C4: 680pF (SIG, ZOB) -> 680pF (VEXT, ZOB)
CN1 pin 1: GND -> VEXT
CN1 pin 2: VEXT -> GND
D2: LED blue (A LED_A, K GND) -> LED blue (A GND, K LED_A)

○ ○ ○

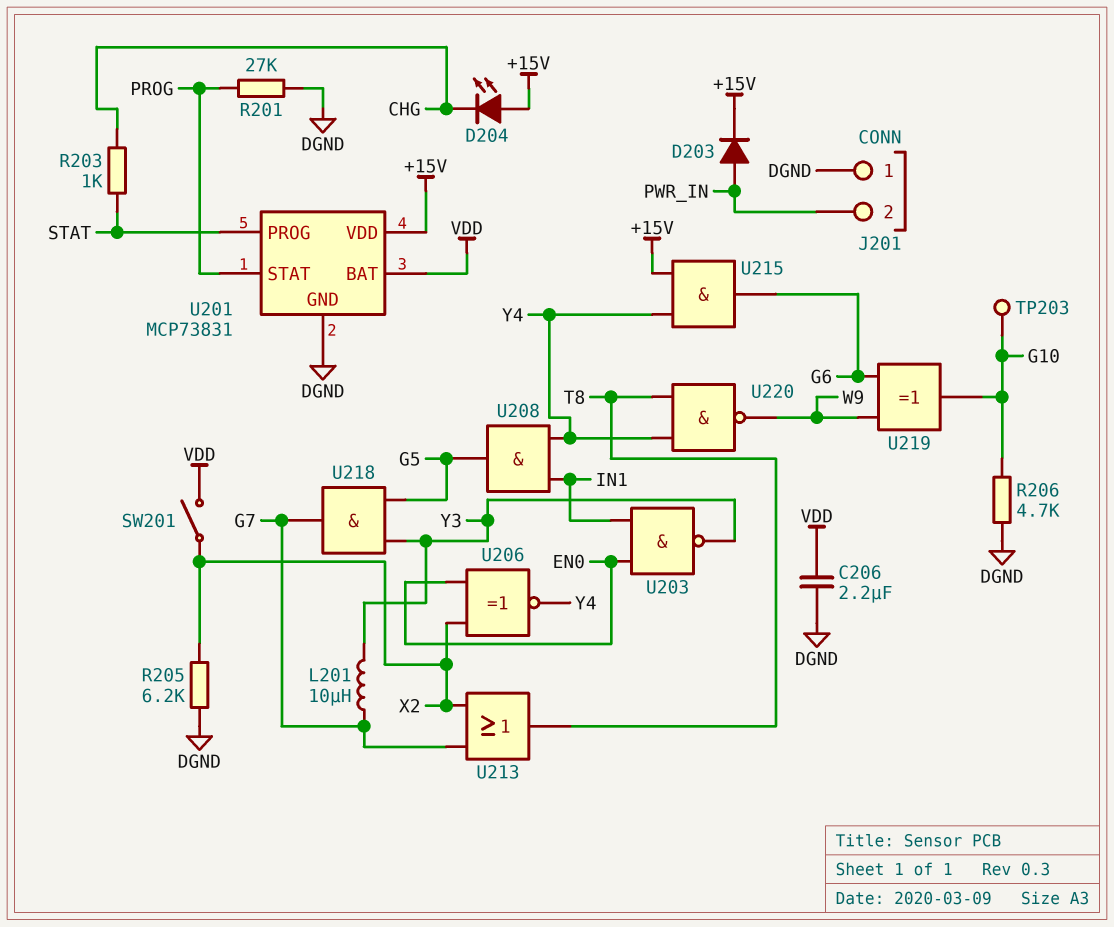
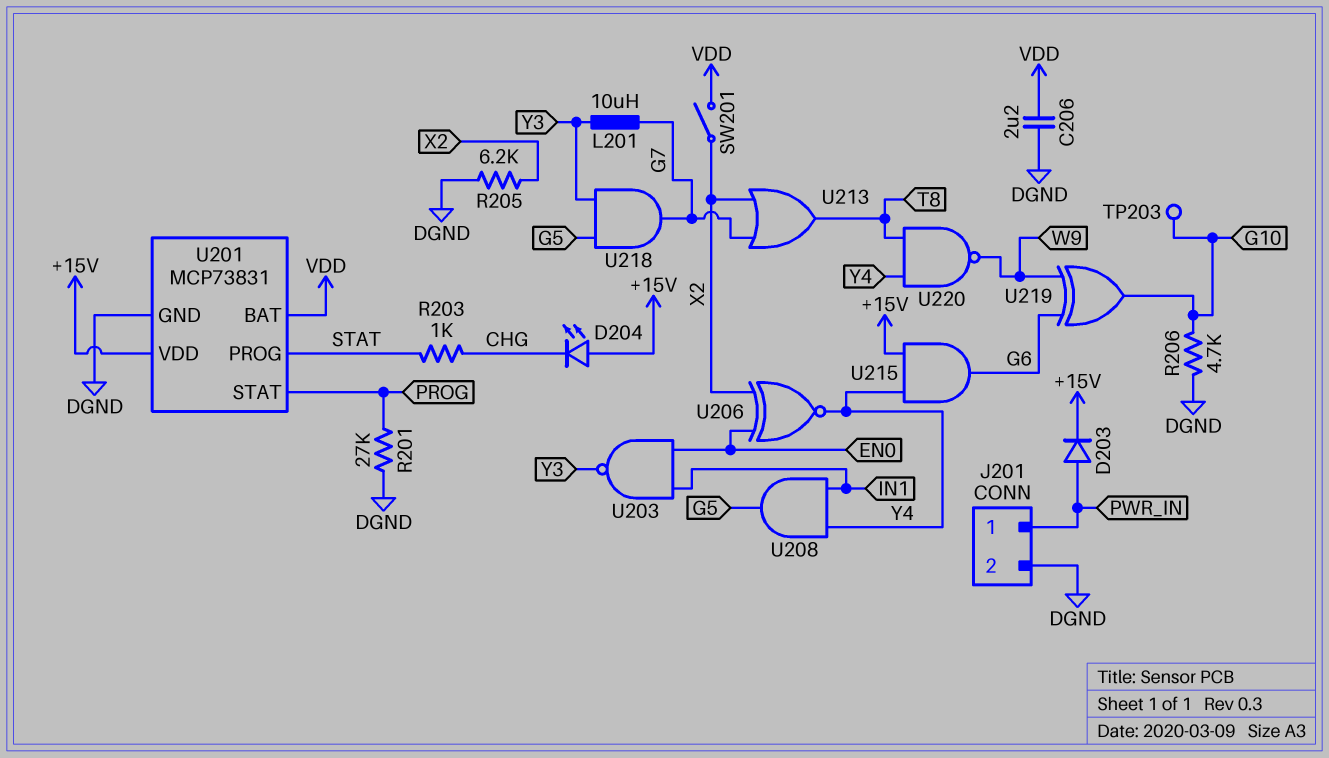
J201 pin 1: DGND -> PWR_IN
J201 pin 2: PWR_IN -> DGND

○ ○ ○

→ **Task prompt**
Look above for the line with "C4: 680pF (SIG, ZOB) -> 680pF (VEXT, ZOB)"; retype exactly that line, every line after it up to the line with "D2: LED blue", and that line too, nothing else.

→ **Result of this task**
C4: 680pF (SIG, ZOB) -> 680pF (VEXT, ZOB)
CN1 pin 1: GND -> VEXT
CN1 pin 2: VEXT -> GND
D2: LED blue (A LED_A, K GND) -> LED blue (A GND, K LED_A)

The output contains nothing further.